▸ **What needs to be done**
Find the word "SCALE" in the data below and copy each line that holds it.

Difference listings
########

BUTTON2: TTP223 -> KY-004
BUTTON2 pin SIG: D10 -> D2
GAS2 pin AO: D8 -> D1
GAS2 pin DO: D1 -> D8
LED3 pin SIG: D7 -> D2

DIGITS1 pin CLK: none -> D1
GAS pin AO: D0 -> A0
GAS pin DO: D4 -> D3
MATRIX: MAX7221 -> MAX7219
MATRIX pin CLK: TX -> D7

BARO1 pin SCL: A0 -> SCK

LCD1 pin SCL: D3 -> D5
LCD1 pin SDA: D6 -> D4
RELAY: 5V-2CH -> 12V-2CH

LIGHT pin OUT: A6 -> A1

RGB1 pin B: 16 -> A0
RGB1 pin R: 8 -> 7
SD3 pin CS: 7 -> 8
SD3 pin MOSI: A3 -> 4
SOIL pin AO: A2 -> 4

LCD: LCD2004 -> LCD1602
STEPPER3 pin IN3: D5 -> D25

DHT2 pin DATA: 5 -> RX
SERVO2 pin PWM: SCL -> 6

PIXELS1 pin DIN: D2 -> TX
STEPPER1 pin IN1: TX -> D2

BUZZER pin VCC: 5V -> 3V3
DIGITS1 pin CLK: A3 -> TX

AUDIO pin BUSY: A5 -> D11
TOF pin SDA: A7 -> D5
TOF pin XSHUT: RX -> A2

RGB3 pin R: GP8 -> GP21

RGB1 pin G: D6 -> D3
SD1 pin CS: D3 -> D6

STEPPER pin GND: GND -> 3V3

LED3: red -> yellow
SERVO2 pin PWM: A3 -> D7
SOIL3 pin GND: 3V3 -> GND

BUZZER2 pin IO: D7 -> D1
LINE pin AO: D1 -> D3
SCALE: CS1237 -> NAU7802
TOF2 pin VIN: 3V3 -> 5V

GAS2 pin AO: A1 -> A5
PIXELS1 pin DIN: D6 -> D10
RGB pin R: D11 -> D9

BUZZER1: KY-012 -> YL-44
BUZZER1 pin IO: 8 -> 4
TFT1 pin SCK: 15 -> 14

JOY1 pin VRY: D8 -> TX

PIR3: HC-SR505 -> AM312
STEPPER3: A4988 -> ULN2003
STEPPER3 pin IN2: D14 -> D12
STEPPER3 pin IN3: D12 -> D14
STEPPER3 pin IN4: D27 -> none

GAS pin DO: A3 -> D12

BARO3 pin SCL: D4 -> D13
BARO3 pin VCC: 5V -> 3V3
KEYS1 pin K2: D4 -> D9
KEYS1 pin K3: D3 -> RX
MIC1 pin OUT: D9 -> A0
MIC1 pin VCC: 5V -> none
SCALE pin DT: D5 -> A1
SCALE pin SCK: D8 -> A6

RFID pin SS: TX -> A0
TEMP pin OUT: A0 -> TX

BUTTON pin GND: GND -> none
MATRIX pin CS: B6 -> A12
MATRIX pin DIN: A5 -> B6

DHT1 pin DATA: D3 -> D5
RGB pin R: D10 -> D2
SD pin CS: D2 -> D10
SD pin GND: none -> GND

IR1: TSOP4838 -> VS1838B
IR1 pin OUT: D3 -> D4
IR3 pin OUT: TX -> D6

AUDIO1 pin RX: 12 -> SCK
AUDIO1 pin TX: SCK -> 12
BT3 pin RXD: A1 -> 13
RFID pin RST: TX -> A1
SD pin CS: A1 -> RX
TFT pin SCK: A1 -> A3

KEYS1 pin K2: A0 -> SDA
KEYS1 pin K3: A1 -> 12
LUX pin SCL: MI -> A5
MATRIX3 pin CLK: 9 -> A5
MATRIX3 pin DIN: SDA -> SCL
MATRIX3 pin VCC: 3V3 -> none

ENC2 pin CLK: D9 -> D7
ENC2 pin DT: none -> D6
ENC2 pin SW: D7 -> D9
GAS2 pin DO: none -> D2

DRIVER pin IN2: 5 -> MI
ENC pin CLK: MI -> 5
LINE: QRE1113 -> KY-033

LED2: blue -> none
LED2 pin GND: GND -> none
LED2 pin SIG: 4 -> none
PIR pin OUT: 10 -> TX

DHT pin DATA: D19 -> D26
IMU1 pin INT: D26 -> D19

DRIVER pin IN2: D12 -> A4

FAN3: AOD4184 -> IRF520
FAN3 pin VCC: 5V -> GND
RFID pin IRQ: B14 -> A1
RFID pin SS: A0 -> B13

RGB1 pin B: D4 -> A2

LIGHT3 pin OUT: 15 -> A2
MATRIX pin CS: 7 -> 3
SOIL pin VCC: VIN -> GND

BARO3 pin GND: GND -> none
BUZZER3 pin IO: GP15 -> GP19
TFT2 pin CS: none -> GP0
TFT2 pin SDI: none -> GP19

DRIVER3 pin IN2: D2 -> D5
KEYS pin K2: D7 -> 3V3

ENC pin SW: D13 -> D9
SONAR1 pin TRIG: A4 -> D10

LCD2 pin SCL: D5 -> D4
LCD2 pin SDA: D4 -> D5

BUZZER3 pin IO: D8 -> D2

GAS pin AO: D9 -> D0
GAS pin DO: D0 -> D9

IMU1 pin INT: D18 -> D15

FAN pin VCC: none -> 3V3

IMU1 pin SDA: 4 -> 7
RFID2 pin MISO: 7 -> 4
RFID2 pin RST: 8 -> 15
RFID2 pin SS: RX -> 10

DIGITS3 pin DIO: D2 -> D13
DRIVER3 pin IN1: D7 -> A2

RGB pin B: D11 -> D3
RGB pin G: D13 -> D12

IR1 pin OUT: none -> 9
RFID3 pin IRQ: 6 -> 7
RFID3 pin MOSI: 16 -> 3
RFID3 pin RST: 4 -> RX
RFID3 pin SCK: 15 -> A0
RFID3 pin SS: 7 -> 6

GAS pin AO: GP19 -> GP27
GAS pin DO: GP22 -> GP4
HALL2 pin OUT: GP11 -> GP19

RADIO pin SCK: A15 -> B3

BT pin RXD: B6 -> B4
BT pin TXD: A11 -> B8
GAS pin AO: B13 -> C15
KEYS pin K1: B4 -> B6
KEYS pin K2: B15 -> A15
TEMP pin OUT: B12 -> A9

########

▸ **Response**
SCALE: CS1237 -> NAU7802
SCALE pin DT: D5 -> A1
SCALE pin SCK: D8 -> A6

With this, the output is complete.